Edit difference data

==========

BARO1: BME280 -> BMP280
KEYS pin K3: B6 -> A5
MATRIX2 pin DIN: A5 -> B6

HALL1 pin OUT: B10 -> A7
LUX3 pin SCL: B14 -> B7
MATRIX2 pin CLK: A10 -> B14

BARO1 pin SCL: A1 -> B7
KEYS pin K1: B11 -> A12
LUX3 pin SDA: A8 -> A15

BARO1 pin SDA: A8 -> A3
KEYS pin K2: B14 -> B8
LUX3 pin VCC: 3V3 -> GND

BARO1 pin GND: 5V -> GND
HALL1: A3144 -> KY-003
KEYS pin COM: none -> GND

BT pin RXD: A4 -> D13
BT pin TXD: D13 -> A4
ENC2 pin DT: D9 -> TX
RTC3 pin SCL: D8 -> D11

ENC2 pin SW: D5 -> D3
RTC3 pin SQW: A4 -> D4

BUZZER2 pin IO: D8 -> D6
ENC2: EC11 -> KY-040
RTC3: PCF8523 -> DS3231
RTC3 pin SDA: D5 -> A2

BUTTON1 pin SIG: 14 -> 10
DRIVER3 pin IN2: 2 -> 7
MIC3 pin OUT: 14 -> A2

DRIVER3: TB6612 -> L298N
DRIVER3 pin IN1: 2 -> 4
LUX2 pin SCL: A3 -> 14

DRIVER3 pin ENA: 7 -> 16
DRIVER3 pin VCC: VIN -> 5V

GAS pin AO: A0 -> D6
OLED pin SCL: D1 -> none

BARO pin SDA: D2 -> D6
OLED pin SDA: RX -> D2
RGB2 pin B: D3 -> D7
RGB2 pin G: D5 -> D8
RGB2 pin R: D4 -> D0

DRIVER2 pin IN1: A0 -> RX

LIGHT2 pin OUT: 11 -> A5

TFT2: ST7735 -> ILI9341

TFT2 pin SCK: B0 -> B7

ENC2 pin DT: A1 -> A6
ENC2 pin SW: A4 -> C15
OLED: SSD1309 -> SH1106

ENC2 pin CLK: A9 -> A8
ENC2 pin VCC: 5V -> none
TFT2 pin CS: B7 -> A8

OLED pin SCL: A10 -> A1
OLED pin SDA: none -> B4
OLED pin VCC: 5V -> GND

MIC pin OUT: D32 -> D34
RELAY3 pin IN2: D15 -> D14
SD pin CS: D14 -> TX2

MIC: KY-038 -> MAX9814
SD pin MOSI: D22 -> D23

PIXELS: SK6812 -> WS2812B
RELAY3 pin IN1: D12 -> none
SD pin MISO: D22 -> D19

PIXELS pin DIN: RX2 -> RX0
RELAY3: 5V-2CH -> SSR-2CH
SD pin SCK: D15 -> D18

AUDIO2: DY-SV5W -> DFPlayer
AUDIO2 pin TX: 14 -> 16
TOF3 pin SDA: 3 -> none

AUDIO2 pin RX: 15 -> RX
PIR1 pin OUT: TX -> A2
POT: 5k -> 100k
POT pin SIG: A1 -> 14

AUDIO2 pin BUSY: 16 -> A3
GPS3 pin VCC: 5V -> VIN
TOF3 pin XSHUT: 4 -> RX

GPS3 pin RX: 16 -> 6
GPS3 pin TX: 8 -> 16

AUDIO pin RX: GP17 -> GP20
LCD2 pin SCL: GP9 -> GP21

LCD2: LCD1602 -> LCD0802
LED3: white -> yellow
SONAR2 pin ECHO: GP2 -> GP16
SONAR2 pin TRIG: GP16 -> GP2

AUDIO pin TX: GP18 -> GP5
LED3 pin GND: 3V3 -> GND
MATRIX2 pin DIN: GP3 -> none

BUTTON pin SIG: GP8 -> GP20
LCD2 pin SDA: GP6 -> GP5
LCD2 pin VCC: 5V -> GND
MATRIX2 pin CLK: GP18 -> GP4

==========

What the task requires: The answer should hold the lines from the one containing "LCD2: LCD1602 -> LCD0802" through the end of the entries above, set down exactly, with both ends included.

Written response:
LCD2: LCD1602 -> LCD0802
LED3: white -> yellow
SONAR2 pin ECHO: GP2 -> GP16
SONAR2 pin TRIG: GP16 -> GP2

AUDIO pin TX: GP18 -> GP5
LED3 pin GND: 3V3 -> GND
MATRIX2 pin DIN: GP3 -> none

BUTTON pin SIG: GP8 -> GP20
LCD2 pin SDA: GP6 -> GP5
LCD2 pin VCC: 5V -> GND
MATRIX2 pin CLK: GP18 -> GP4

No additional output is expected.